** DATA PROVIDED follows **

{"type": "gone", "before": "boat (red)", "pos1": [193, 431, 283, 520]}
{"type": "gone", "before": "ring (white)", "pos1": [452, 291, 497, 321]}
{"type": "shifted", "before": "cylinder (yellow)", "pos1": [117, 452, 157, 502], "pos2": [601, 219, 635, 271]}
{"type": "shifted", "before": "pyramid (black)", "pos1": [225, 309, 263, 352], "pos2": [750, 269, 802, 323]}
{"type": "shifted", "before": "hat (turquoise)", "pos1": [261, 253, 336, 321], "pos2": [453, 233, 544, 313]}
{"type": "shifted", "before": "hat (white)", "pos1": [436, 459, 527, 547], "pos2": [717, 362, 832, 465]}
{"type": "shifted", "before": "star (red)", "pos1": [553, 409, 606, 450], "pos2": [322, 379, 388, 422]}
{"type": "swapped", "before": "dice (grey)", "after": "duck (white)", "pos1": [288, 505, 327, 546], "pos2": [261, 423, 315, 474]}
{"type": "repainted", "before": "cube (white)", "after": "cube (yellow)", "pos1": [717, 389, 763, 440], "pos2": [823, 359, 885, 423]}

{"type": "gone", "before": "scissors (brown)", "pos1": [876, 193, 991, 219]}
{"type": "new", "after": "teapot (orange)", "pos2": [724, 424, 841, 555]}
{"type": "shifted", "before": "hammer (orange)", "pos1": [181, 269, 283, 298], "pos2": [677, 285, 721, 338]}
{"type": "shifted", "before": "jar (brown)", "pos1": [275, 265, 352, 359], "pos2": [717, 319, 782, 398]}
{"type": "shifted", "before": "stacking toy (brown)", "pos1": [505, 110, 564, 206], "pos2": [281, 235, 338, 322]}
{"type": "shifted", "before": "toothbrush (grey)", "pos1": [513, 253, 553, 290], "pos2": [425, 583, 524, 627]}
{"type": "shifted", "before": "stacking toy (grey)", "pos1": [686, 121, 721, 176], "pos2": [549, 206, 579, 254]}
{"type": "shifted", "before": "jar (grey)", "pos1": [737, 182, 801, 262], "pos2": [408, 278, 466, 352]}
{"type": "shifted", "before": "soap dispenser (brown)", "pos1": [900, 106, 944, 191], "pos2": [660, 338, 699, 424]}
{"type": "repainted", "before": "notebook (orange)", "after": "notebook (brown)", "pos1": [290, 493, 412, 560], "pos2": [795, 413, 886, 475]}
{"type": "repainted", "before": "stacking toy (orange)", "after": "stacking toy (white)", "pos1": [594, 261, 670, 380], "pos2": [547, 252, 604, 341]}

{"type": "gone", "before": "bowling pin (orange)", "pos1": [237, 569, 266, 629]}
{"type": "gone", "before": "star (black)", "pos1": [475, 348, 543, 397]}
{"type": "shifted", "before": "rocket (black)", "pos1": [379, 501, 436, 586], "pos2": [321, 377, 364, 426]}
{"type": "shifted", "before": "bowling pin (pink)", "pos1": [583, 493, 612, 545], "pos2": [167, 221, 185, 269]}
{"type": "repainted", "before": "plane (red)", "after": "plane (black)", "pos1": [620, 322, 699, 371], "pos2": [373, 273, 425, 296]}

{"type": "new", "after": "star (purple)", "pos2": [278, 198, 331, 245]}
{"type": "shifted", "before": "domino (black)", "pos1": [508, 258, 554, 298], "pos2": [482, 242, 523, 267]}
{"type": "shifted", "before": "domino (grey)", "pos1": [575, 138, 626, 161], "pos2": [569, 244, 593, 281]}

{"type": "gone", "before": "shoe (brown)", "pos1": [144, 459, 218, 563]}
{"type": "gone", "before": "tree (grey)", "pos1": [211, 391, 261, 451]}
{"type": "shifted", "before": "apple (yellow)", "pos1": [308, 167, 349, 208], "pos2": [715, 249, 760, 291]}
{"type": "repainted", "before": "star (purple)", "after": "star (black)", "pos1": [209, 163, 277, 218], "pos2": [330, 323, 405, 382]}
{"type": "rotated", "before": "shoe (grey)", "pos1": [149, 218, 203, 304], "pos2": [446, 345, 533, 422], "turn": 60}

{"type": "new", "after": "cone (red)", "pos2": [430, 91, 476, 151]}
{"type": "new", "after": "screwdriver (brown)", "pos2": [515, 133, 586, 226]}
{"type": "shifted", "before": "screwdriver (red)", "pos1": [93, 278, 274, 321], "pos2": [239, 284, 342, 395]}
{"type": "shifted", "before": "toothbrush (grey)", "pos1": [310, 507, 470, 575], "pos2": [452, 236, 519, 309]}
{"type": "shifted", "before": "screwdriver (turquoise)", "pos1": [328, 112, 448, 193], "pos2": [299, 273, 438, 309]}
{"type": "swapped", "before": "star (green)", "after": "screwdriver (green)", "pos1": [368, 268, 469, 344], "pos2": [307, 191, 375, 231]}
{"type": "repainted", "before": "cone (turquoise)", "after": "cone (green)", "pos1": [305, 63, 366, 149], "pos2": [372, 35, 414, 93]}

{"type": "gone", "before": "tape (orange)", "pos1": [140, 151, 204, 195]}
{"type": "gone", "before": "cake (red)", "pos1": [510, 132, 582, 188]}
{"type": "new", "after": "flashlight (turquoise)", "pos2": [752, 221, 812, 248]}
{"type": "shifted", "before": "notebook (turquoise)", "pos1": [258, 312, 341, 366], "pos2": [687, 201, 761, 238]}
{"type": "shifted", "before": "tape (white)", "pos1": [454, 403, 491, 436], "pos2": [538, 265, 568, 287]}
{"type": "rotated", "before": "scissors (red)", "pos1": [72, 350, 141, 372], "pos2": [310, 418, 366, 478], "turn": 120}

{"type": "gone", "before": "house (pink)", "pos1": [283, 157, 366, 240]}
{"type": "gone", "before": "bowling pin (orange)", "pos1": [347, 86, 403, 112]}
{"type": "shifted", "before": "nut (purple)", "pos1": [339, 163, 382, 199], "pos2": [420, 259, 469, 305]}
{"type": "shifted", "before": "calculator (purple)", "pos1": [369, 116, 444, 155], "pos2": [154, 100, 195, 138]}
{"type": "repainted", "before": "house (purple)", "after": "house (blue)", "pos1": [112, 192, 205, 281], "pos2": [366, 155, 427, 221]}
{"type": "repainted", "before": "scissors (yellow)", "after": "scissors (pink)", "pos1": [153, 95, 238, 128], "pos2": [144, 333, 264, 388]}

** End of DATA PROVIDED **

▸ WHAT YOU ARE ASKED TO DO: Copy out each record, keeping every word as it is.

▸ REPLY:
{"type": "gone", "before": "boat (red)", "pos1": [193, 431, 283, 520]}
{"type": "gone", "before": "ring (white)", "pos1": [452, 291, 497, 321]}
{"type": "shifted", "before": "cylinder (yellow)", "pos1": [117, 452, 157, 502], "pos2": [601, 219, 635, 271]}
{"type": "shifted", "before": "pyramid (black)", "pos1": [225, 309, 263, 352], "pos2": [750, 269, 802, 323]}
{"type": "shifted", "before": "hat (turquoise)", "pos1": [261, 253, 336, 321], "pos2": [453, 233, 544, 313]}
{"type": "shifted", "before": "hat (white)", "pos1": [436, 459, 527, 547], "pos2": [717, 362, 832, 465]}
{"type": "shifted", "before": "star (red)", "pos1": [553, 409, 606, 450], "pos2": [322, 379, 388, 422]}
{"type": "swapped", "before": "dice (grey)", "after": "duck (white)", "pos1": [288, 505, 327, 546], "pos2": [261, 423, 315, 474]}
{"type": "repainted", "before": "cube (white)", "after": "cube (yellow)", "pos1": [717, 389, 763, 440], "pos2": [823, 359, 885, 423]}

{"type": "gone", "before": "scissors (brown)", "pos1": [876, 193, 991, 219]}
{"type": "new", "after": "teapot (orange)", "pos2": [724, 424, 841, 555]}
{"type": "shifted", "before": "hammer (orange)", "pos1": [181, 269, 283, 298], "pos2": [677, 285, 721, 338]}
{"type": "shifted", "before": "jar (brown)", "pos1": [275, 265, 352, 359], "pos2": [717, 319, 782, 398]}
{"type": "shifted", "before": "stacking toy (brown)", "pos1": [505, 110, 564, 206], "pos2": [281, 235, 338, 322]}
{"type": "shifted", "before": "toothbrush (grey)", "pos1": [513, 253, 553, 290], "pos2": [425, 583, 524, 627]}
{"type": "shifted", "before": "stacking toy (grey)", "pos1": [686, 121, 721, 176], "pos2": [549, 206, 579, 254]}
{"type": "shifted", "before": "jar (grey)", "pos1": [737, 182, 801, 262], "pos2": [408, 278, 466, 352]}
{"type": "shifted", "before": "soap dispenser (brown)", "pos1": [900, 106, 944, 191], "pos2": [660, 338, 699, 424]}
{"type": "repainted", "before": "notebook (orange)", "after": "notebook (brown)", "pos1": [290, 493, 412, 560], "pos2": [795, 413, 886, 475]}
{"type": "repainted", "before": "stacking toy (orange)", "after": "stacking toy (white)", "pos1": [594, 261, 670, 380], "pos2": [547, 252, 604, 341]}

{"type": "gone", "before": "bowling pin (orange)", "pos1": [237, 569, 266, 629]}
{"type": "gone", "before": "star (black)", "pos1": [475, 348, 543, 397]}
{"type": "shifted", "before": "rocket (black)", "pos1": [379, 501, 436, 586], "pos2": [321, 377, 364, 426]}
{"type": "shifted", "before": "bowling pin (pink)", "pos1": [583, 493, 612, 545], "pos2": [167, 221, 185, 269]}
{"type": "repainted", "before": "plane (red)", "after": "plane (black)", "pos1": [620, 322, 699, 371], "pos2": [373, 273, 425, 296]}

{"type": "new", "after": "star (purple)", "pos2": [278, 198, 331, 245]}
{"type": "shifted", "before": "domino (black)", "pos1": [508, 258, 554, 298], "pos2": [482, 242, 523, 267]}
{"type": "shifted", "before": "domino (grey)", "pos1": [575, 138, 626, 161], "pos2": [569, 244, 593, 281]}

{"type": "gone", "before": "shoe (brown)", "pos1": [144, 459, 218, 563]}
{"type": "gone", "before": "tree (grey)", "pos1": [211, 391, 261, 451]}
{"type": "shifted", "before": "apple (yellow)", "pos1": [308, 167, 349, 208], "pos2": [715, 249, 760, 291]}
{"type": "repainted", "before": "star (purple)", "after": "star (black)", "pos1": [209, 163, 277, 218], "pos2": [330, 323, 405, 382]}
{"type": "rotated", "before": "shoe (grey)", "pos1": [149, 218, 203, 304], "pos2": [446, 345, 533, 422], "turn": 60}

{"type": "new", "after": "cone (red)", "pos2": [430, 91, 476, 151]}
{"type": "new", "after": "screwdriver (brown)", "pos2": [515, 133, 586, 226]}
{"type": "shifted", "before": "screwdriver (red)", "pos1": [93, 278, 274, 321], "pos2": [239, 284, 342, 395]}
{"type": "shifted", "before": "toothbrush (grey)", "pos1": [310, 507, 470, 575], "pos2": [452, 236, 519, 309]}
{"type": "shifted", "before": "screwdriver (turquoise)", "pos1": [328, 112, 448, 193], "pos2": [299, 273, 438, 309]}
{"type": "swapped", "before": "star (green)", "after": "screwdriver (green)", "pos1": [368, 268, 469, 344], "pos2": [307, 191, 375, 231]}
{"type": "repainted", "before": "cone (turquoise)", "after": "cone (green)", "pos1": [305, 63, 366, 149], "pos2": [372, 35, 414, 93]}

{"type": "gone", "before": "tape (orange)", "pos1": [140, 151, 204, 195]}
{"type": "gone", "before": "cake (red)", "pos1": [510, 132, 582, 188]}
{"type": "new", "after": "flashlight (turquoise)", "pos2": [752, 221, 812, 248]}
{"type": "shifted", "before": "notebook (turquoise)", "pos1": [258, 312, 341, 366], "pos2": [687, 201, 761, 238]}
{"type": "shifted", "before": "tape (white)", "pos1": [454, 403, 491, 436], "pos2": [538, 265, 568, 287]}
{"type": "rotated", "before": "scissors (red)", "pos1": [72, 350, 141, 372], "pos2": [310, 418, 366, 478], "turn": 120}

{"type": "gone", "before": "house (pink)", "pos1": [283, 157, 366, 240]}
{"type": "gone", "before": "bowling pin (orange)", "pos1": [347, 86, 403, 112]}
{"type": "shifted", "before": "nut (purple)", "pos1": [339, 163, 382, 199], "pos2": [420, 259, 469, 305]}
{"type": "shifted", "before": "calculator (purple)", "pos1": [369, 116, 444, 155], "pos2": [154, 100, 195, 138]}
{"type": "repainted", "before": "house (purple)", "after": "house (blue)", "pos1": [112, 192, 205, 281], "pos2": [366, 155, 427, 221]}
{"type": "repainted", "before": "scissors (yellow)", "after": "scissors (pink)", "pos1": [153, 95, 238, 128], "pos2": [144, 333, 264, 388]}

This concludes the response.